GIVEN INFORMATION.
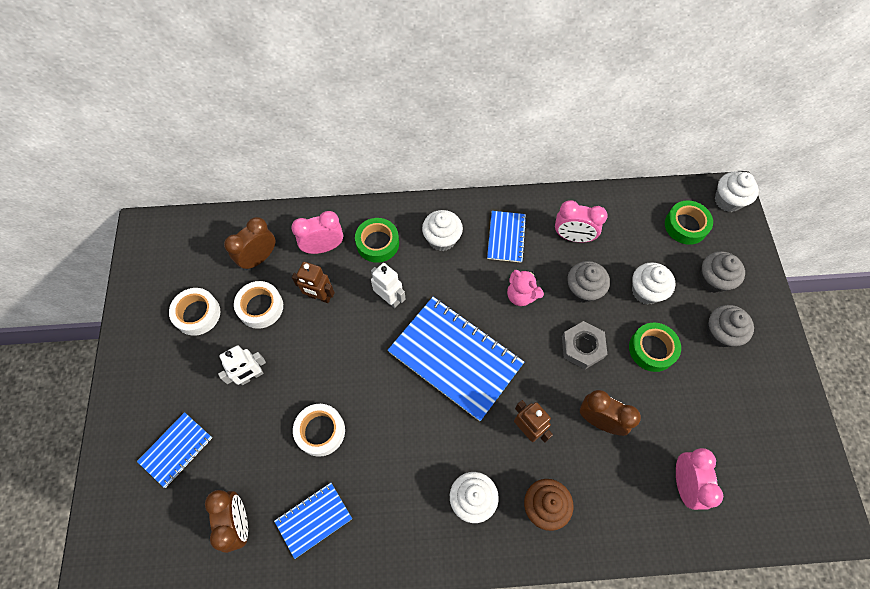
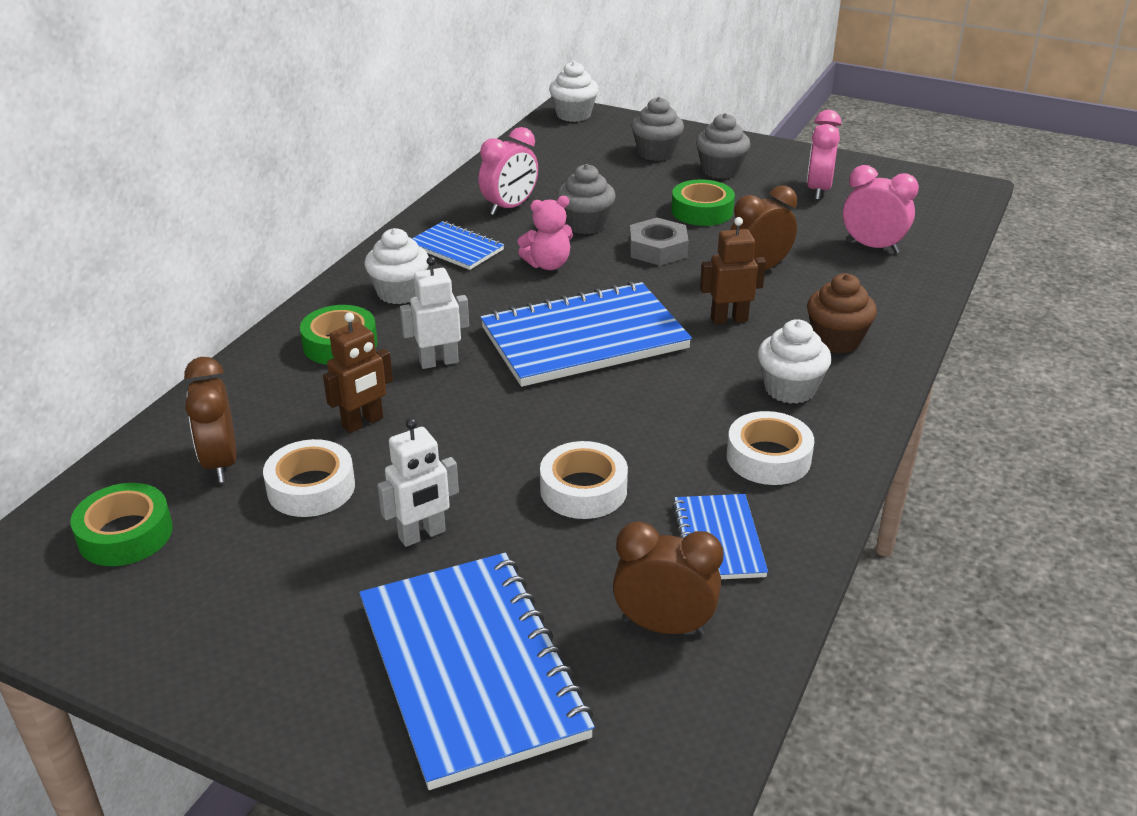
camera: 60 degrees left, 30 degrees down
(176, 450) = (471, 669): blue notebook -> blue notebook, size x1.95
(197, 314) = (239, 565): white tape -> white tape (768, 457)
(251, 376) = (422, 535): white robot -> white robot turned 60 degrees clockwise
(323, 247) = (284, 393): pink clock -> pink clock (818, 190)
(646, 291) = (629, 191): white cupcake -> none
(685, 225) = (575, 144): green tape -> green tape (125, 534)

TASK DIRECTIONS. What you return must be the line that contains "(251, 376) = (422, 535): white" followed by every remaining line of the material, all exactly as written and nothing more.

ANSWER AREA.
(251, 376) = (422, 535): white robot -> white robot turned 60 degrees clockwise
(323, 247) = (284, 393): pink clock -> pink clock (818, 190)
(646, 291) = (629, 191): white cupcake -> none
(685, 225) = (575, 144): green tape -> green tape (125, 534)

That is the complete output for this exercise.